* [Assignment]: The answer should match the entries below word for word, minus their pictures.

* [Exercise material]:
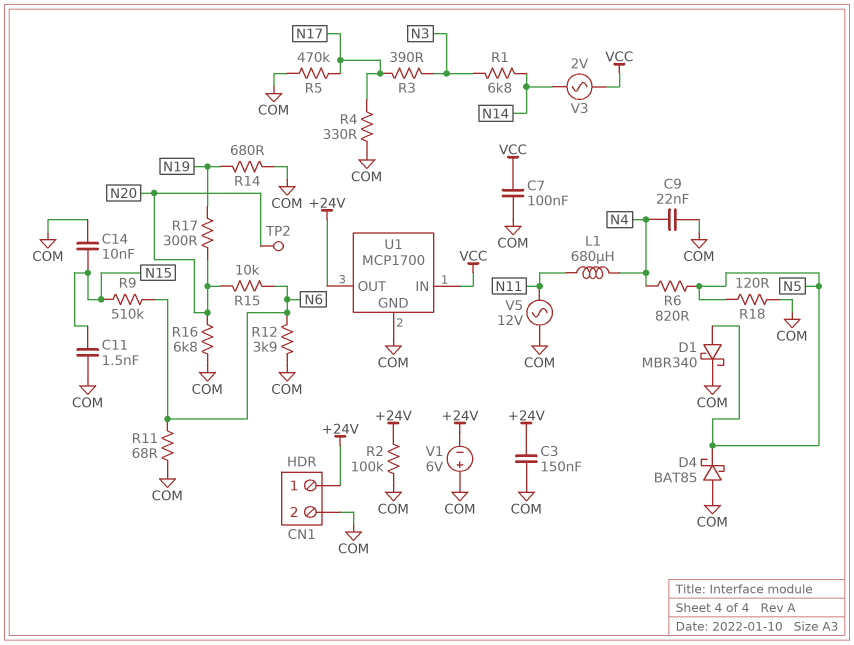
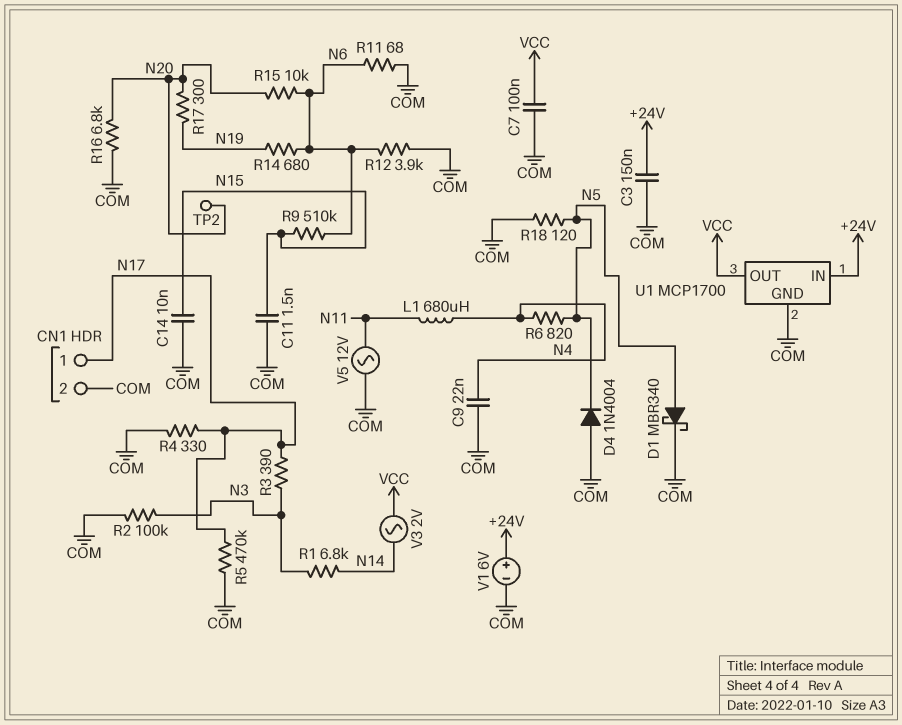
CN1 pin 1: +24V -> N17
D4: schottky BAT85 (A COM, K N5) -> diode 1N4004 (A COM, K N5)
R2: 100k (+24V, COM) -> 100k (COM, N3)
R14: 680 (COM, N19) -> 680 (N6, N19)
U1 pin IN: VCC -> +24V
U1 pin OUT: +24V -> VCC
V1: 6V (plus COM, minus +24V) -> 6V (plus +24V, minus COM)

* [Written response]:
CN1 pin 1: +24V -> N17
D4: schottky BAT85 (A COM, K N5) -> diode 1N4004 (A COM, K N5)
R2: 100k (+24V, COM) -> 100k (COM, N3)
R14: 680 (COM, N19) -> 680 (N6, N19)
U1 pin IN: VCC -> +24V
U1 pin OUT: +24V -> VCC
V1: 6V (plus COM, minus +24V) -> 6V (plus +24V, minus COM)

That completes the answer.